Segment Start: DATA FOR THIS TASK

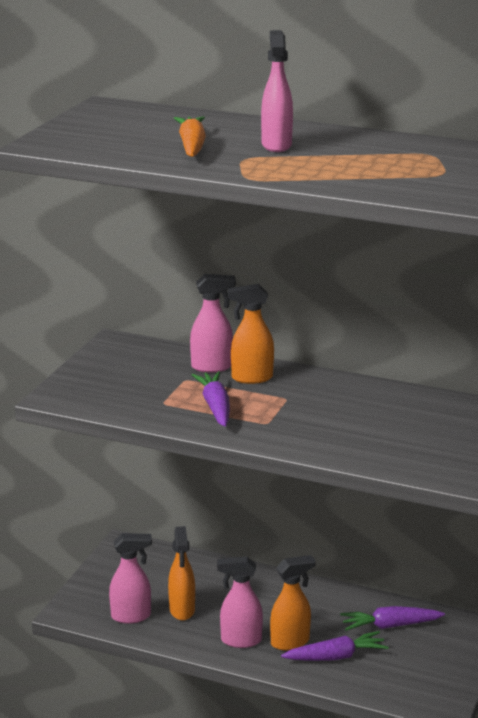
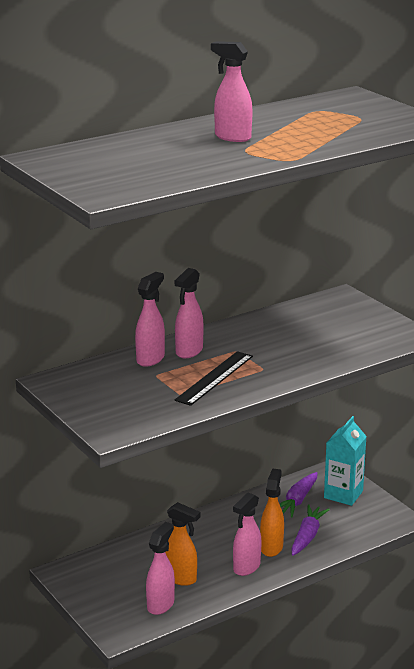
camera: 55 degrees left, 0 degrees up
(192, 146) = (192, 157): orange carrot -> none
(215, 406) = (214, 378): purple carrot -> black ruler
(251, 378) = (189, 351): orange spray bottle -> pink spray bottle
(439, 650) = (343, 494): none -> turquoise carton

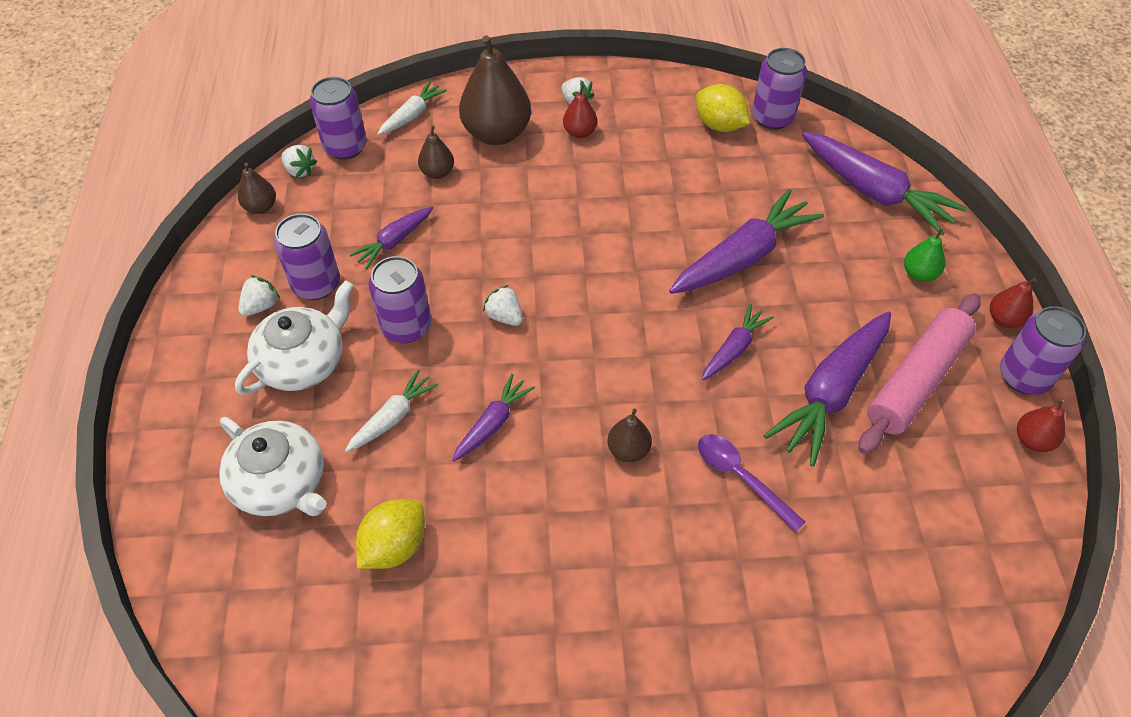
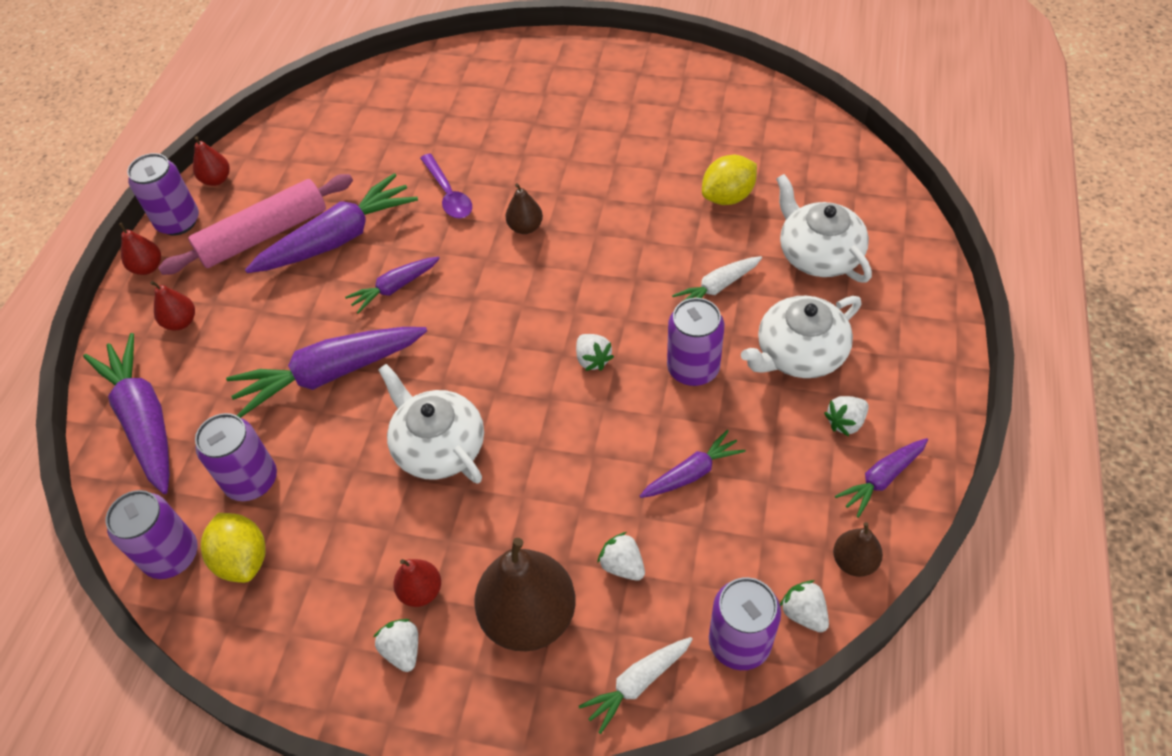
camera: 160 degrees left, 0 degrees up
(316, 284) = (784, 436): purple can -> purple can (251, 480)
(437, 173) = (622, 565): brown pear -> white strawberry
(492, 424) = (631, 266): purple carrot -> purple carrot (882, 479)
(614, 220) = (438, 446): none -> white teapot
(919, 274) = (181, 322): green pear -> red pear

Segment End: DATA FOR THIS TASK

### YOUR OBJECTIVE:
Show every line from the listing that contains "left".

### YOUR RESPONSE:
camera: 55 degrees left, 0 degrees up
camera: 160 degrees left, 0 degrees up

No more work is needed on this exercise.